··· DATA TO EXAMINE

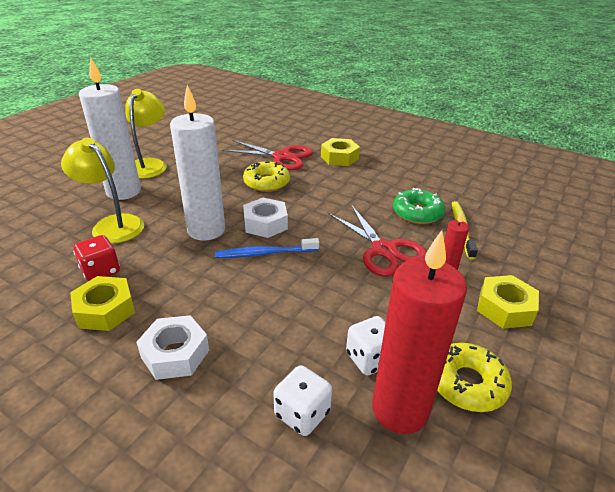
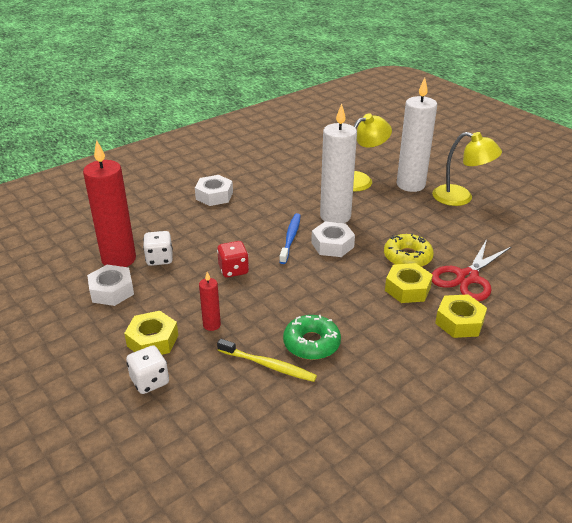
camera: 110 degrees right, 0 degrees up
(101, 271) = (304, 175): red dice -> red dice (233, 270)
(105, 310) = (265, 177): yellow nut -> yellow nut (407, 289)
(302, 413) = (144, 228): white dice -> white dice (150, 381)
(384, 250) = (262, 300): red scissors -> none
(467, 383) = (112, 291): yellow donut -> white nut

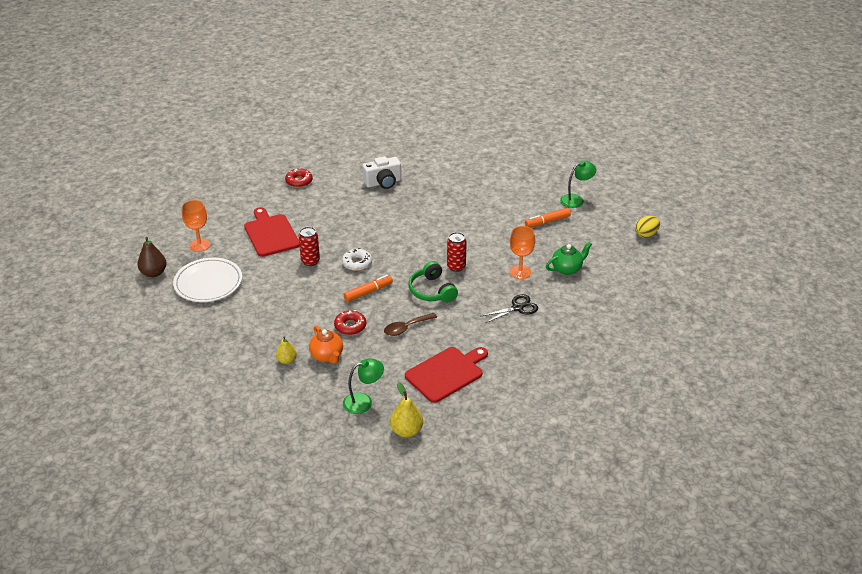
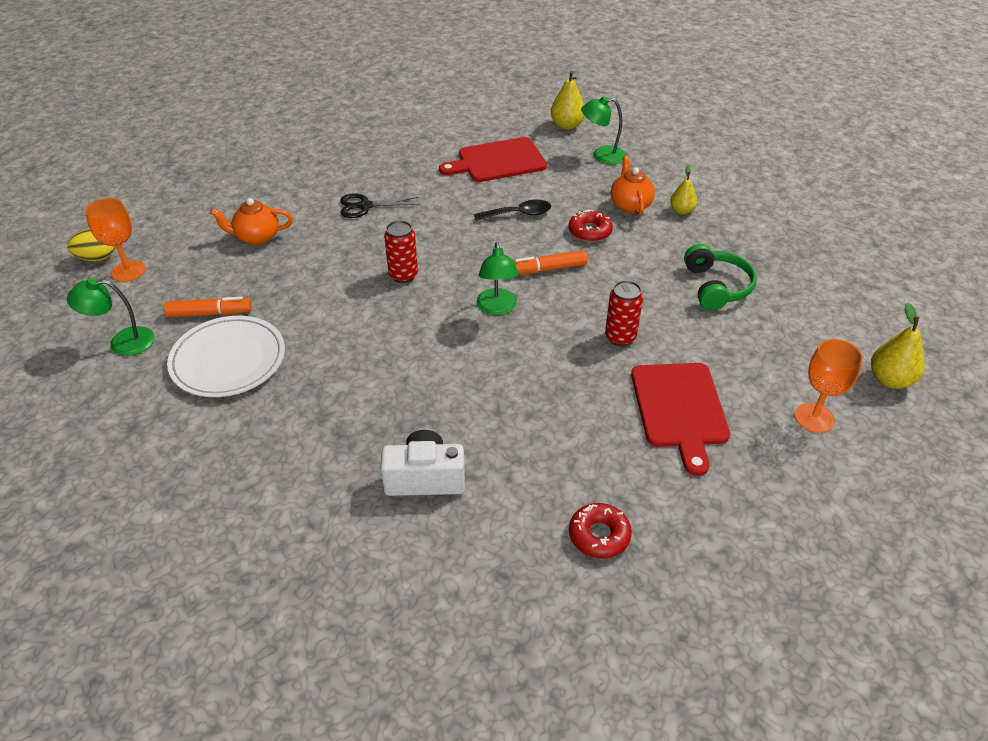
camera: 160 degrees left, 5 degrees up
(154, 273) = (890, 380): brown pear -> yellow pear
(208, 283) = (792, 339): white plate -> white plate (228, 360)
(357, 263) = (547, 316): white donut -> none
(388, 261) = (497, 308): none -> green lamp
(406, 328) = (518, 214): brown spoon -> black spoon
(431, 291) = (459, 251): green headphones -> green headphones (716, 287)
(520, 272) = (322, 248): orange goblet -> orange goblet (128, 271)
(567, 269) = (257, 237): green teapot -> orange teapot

······
··· DATA TO EXAMINE

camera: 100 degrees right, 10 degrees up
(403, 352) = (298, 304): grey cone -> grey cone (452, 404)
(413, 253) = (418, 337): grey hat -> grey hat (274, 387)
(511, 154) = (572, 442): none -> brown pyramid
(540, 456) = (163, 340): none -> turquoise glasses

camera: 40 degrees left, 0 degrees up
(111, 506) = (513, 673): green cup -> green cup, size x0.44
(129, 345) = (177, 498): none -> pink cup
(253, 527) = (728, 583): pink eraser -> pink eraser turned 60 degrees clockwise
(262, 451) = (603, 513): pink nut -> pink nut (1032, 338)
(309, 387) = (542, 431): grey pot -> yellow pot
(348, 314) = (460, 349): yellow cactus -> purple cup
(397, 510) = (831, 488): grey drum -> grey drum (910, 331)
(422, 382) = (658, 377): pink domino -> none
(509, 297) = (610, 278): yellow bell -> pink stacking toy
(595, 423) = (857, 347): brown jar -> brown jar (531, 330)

······
··· DATA TO EXAMINE

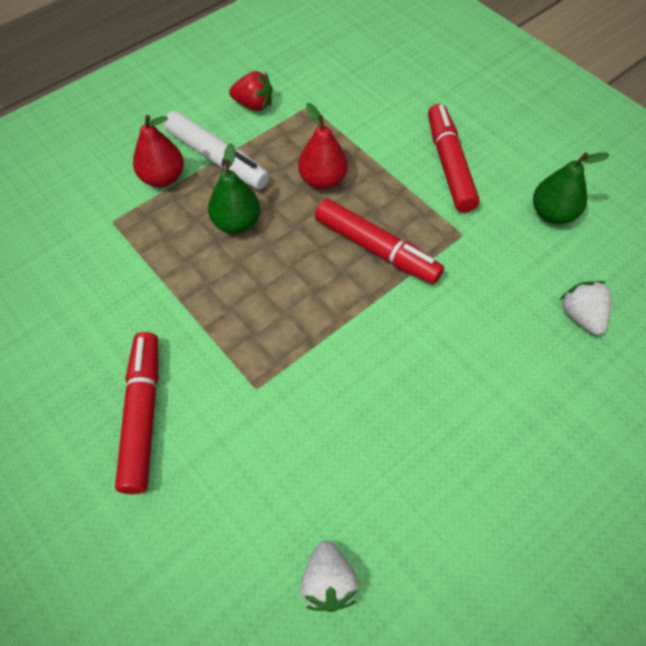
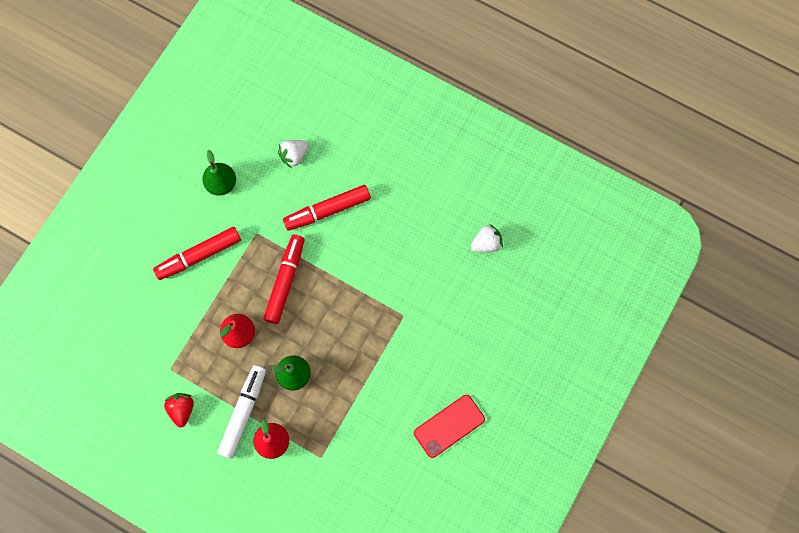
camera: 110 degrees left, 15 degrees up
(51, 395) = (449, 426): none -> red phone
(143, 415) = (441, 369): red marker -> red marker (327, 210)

······

* **THE PROBLEM**
Send back exactly the lines of the listing above starting at the one with "(403, 352) = (298, 304): grey" and ending at the one with "(129, 345) = (177, 498): none -> pink cup", inclusive, and no others.

* **RESULT OF THE EXERCISE**
(403, 352) = (298, 304): grey cone -> grey cone (452, 404)
(413, 253) = (418, 337): grey hat -> grey hat (274, 387)
(511, 154) = (572, 442): none -> brown pyramid
(540, 456) = (163, 340): none -> turquoise glasses

camera: 40 degrees left, 0 degrees up
(111, 506) = (513, 673): green cup -> green cup, size x0.44
(129, 345) = (177, 498): none -> pink cup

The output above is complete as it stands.